┌──

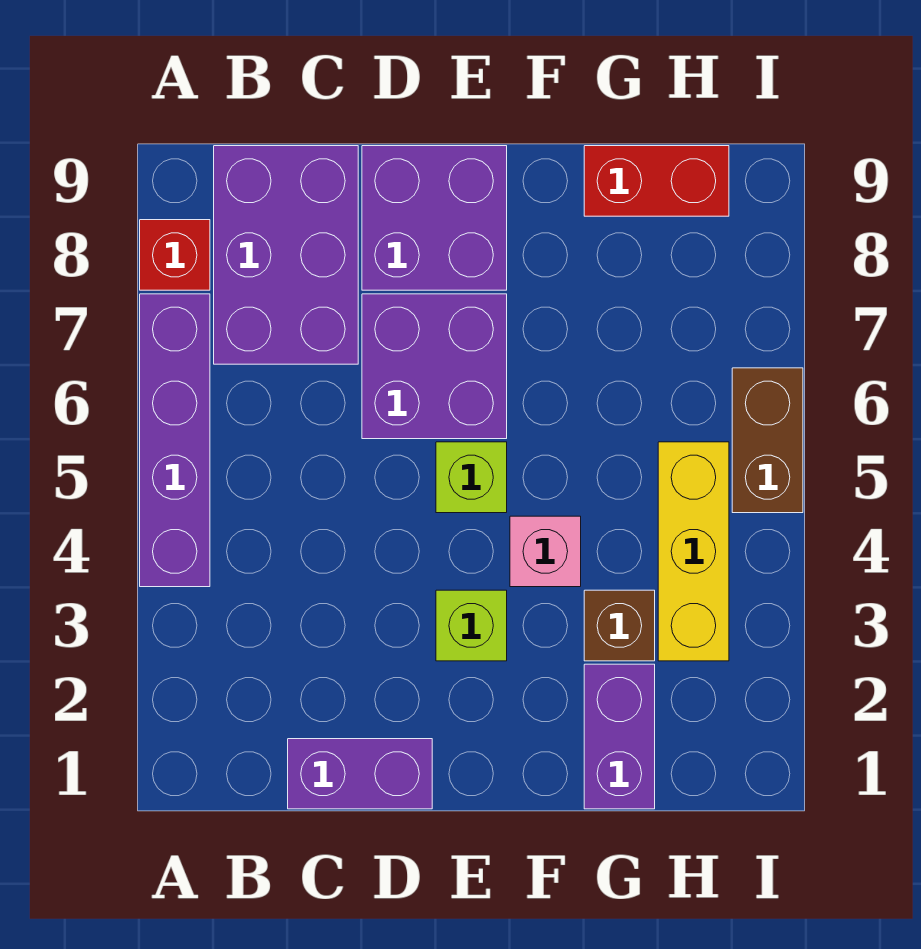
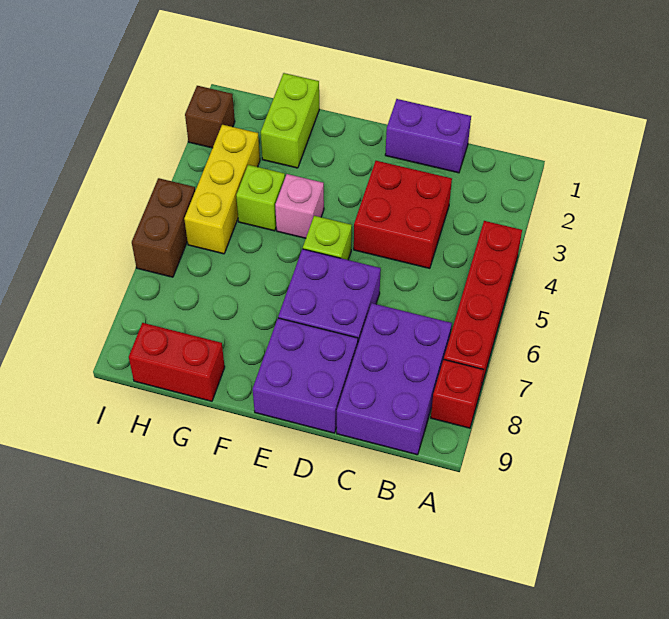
purple brick A4:A7 level 1 -> red brick A4:A7 level 1
none -> red brick C3:D4 level 1
lime brick E3 level 1 -> lime brick G4 level 1
purple brick G1:G2 level 1 -> lime brick G1:G2 level 1
brown brick G3 level 1 -> brown brick I2 level 1

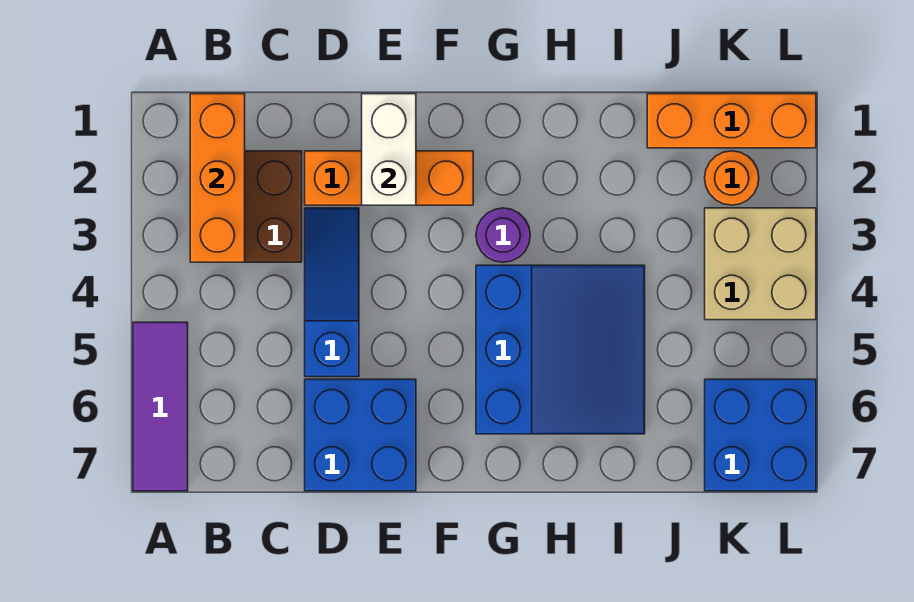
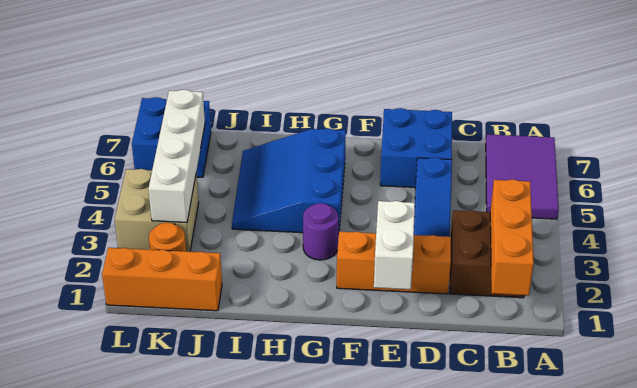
purple tile A5:A7 level 1 -> purple tile A5:B7 level 1
none -> white brick K3:K6 level 2

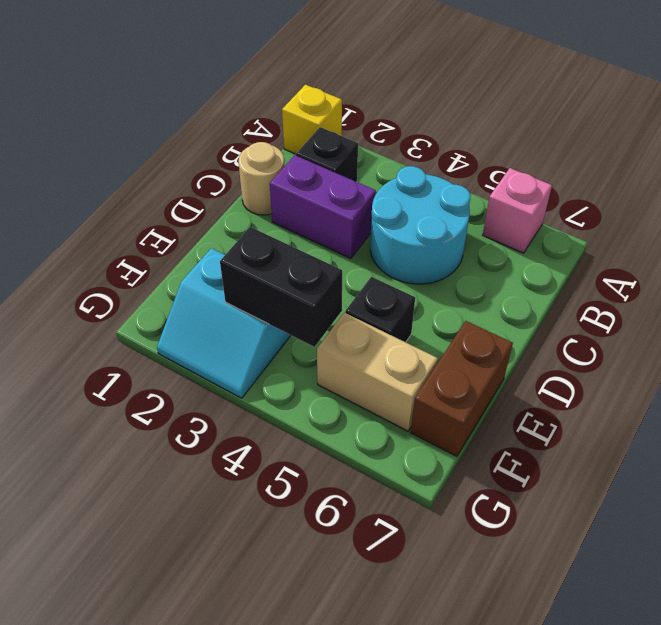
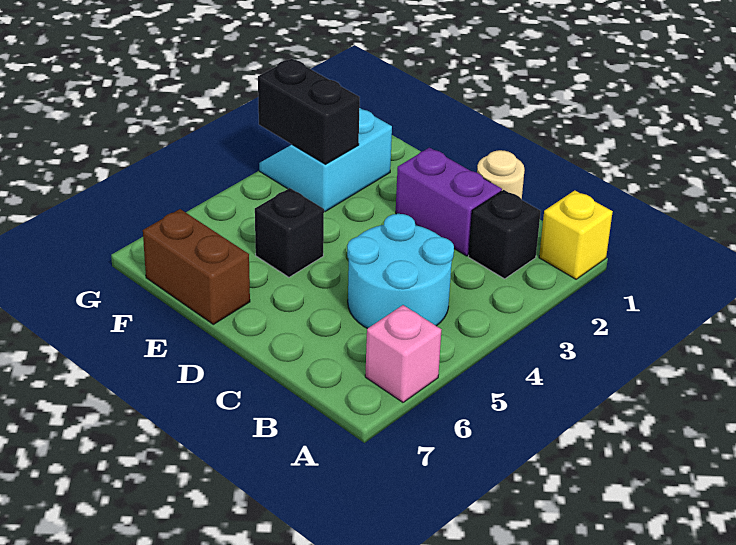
purple brick C2:C3 level 1 -> purple brick C2:D2 level 1
black brick F3:F4 level 2 -> black brick F3:G3 level 2
tan brick F5:F6 level 1 -> none

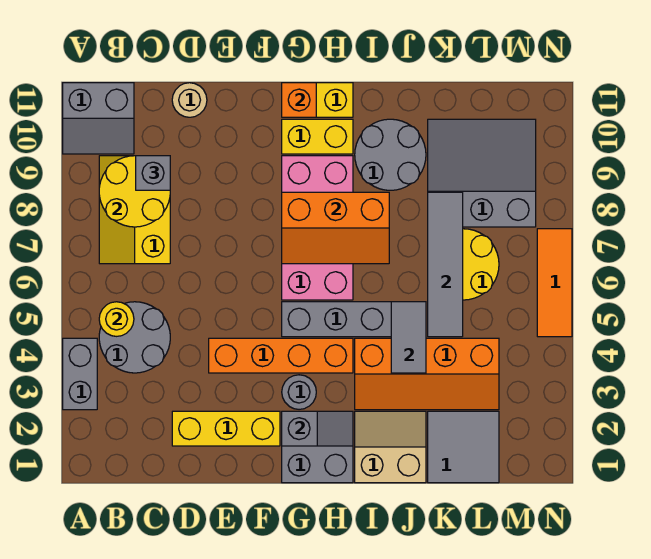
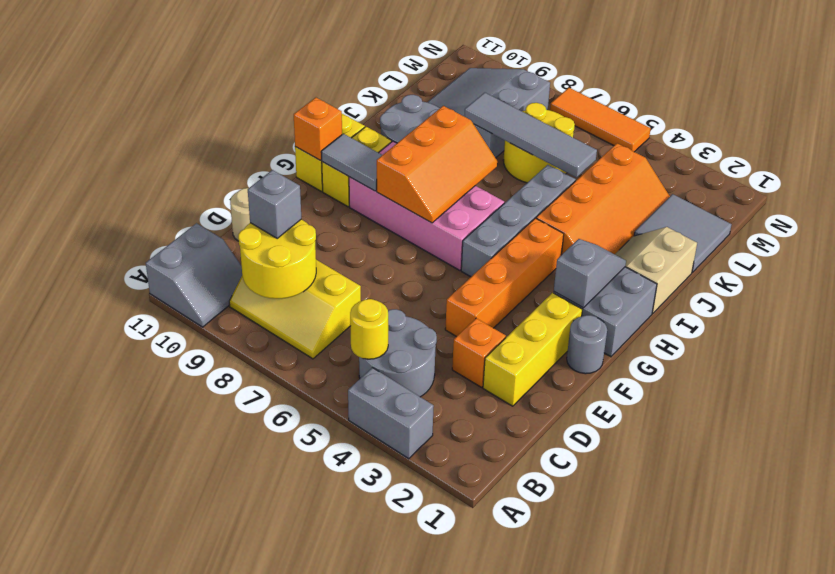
none -> orange brick D3 level 1
grey round brick G3 level 1 -> grey round brick F1 level 1
grey tile J4:J5 level 2 -> grey tile G9:G10 level 2

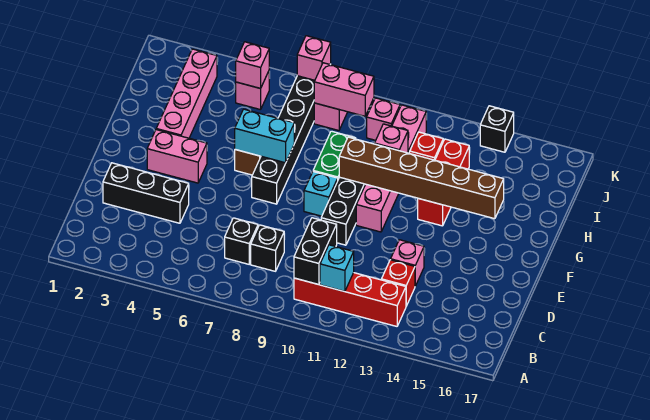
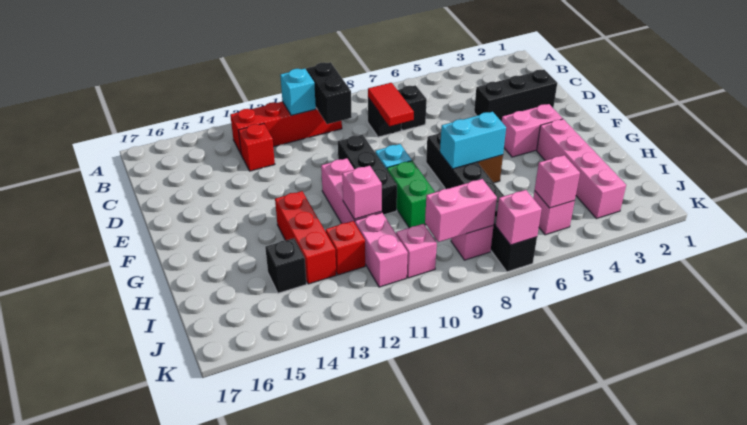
none -> red tile C8:D8 level 2
pink brick D13 level 1 -> none
brown brick G10:G15 level 2 -> none
black brick K14 level 1 -> black brick I14 level 1

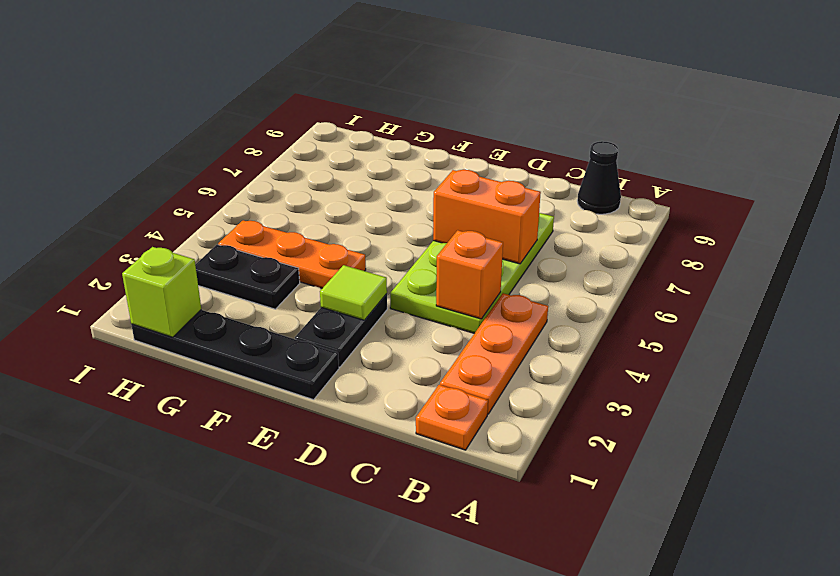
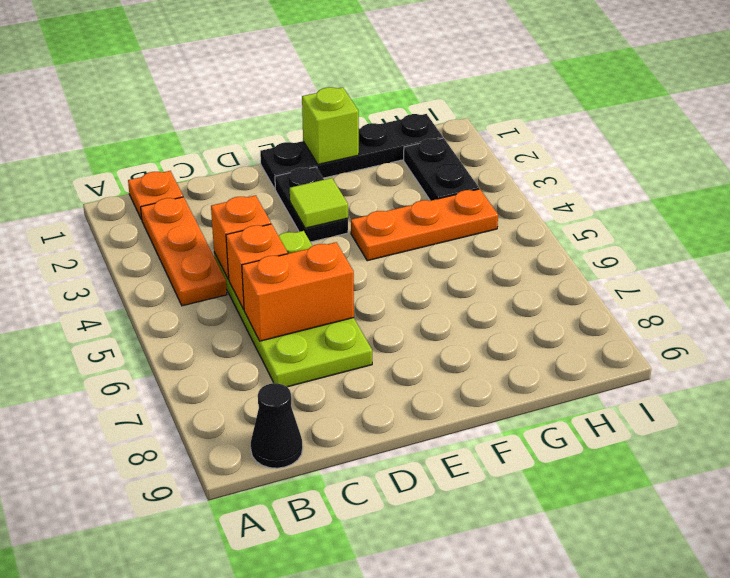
none -> orange brick C5 level 2
black plate G3:H3 level 1 -> black plate H2:H3 level 1
lime brick H1 level 2 -> lime brick F1 level 2

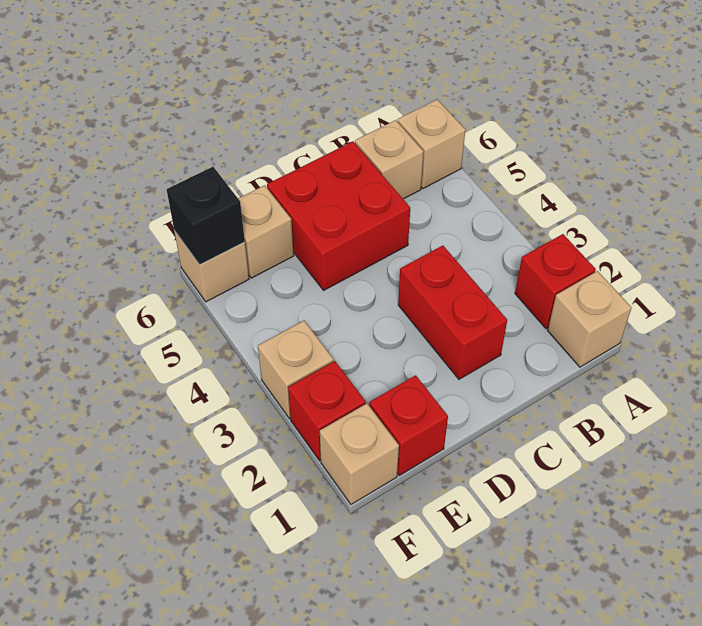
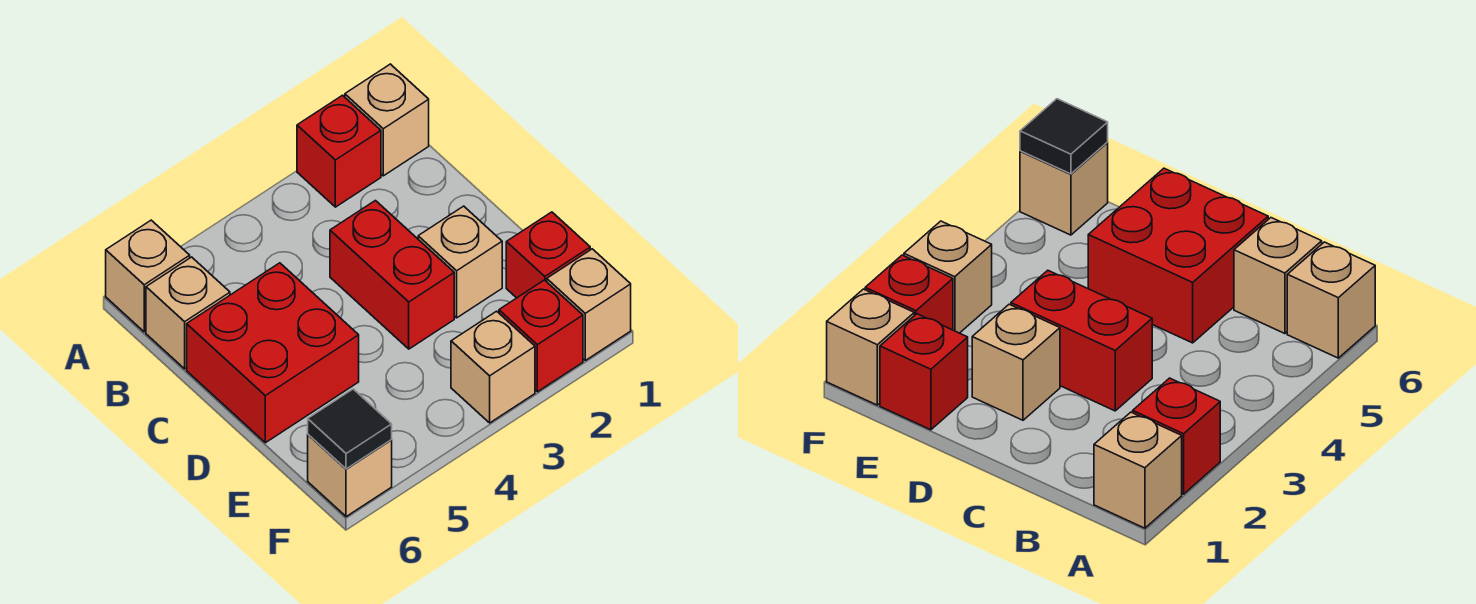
red brick C2:C3 level 1 -> red brick C3:D3 level 1
tan brick E6 level 1 -> tan brick D2 level 1
black brick F6 level 2 -> black tile F6 level 2

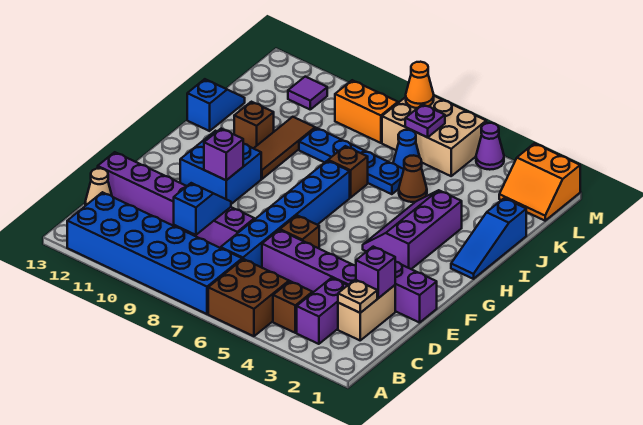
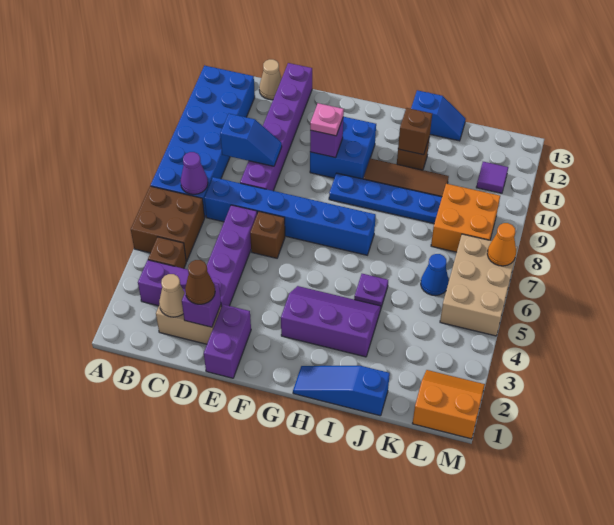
tan plate C2 level 2 -> tan cone C2 level 2
none -> pink plate F10 level 3
brown brick I7 level 1 -> brown brick I11 level 2
brown cone J5 level 1 -> brown cone D2 level 3
blue plate J6:J9 level 1 -> blue plate G9:J9 level 1
orange slope L1:M2 level 1 top M -> orange slope L1:M2 level 1 top 1
purple plate L6 level 2 -> purple plate I5 level 1
orange brick L8:L9 level 1 -> orange brick K8:L9 level 1
purple cone M4 level 1 -> purple cone B7 level 2

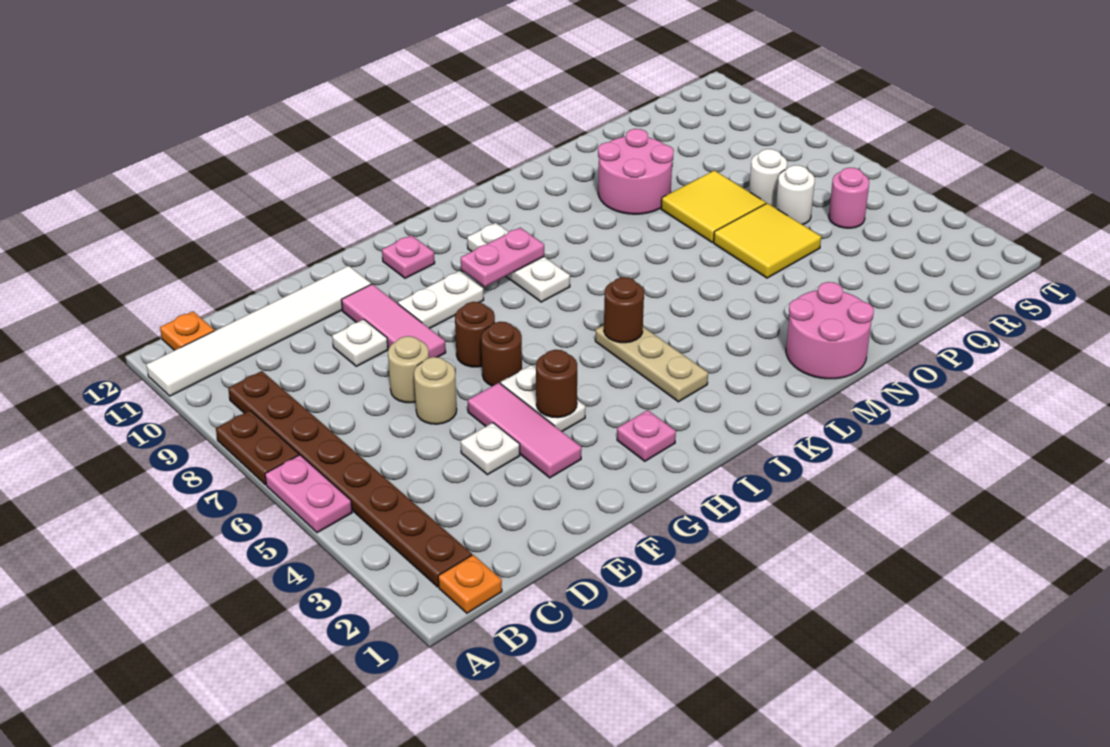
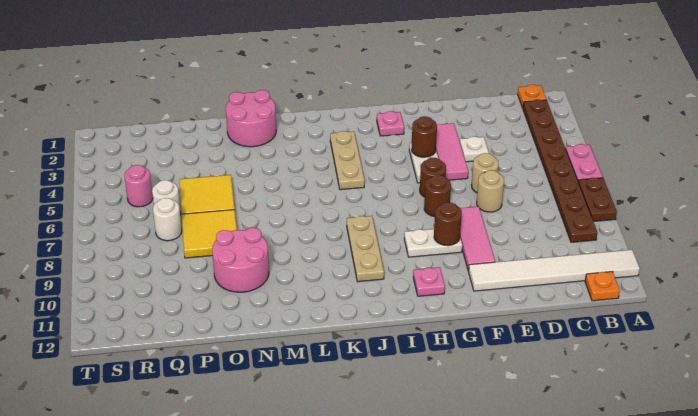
white plate E9 level 1 -> none
pink plate I9:J9 level 2 -> none
brown round brick J5 level 2 -> brown round brick G9 level 2
white plate J8:J10 level 1 -> tan plate J8:J10 level 1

└──

How to complete this task ::
Look above for the line containing "brown cone J5" and the line containing "brown round brick J5", then reproduce both and everything between them exactly, pictures omitted.

Solution to this task ::
brown cone J5 level 1 -> brown cone D2 level 3
blue plate J6:J9 level 1 -> blue plate G9:J9 level 1
orange slope L1:M2 level 1 top M -> orange slope L1:M2 level 1 top 1
purple plate L6 level 2 -> purple plate I5 level 1
orange brick L8:L9 level 1 -> orange brick K8:L9 level 1
purple cone M4 level 1 -> purple cone B7 level 2

white plate E9 level 1 -> none
pink plate I9:J9 level 2 -> none
brown round brick J5 level 2 -> brown round brick G9 level 2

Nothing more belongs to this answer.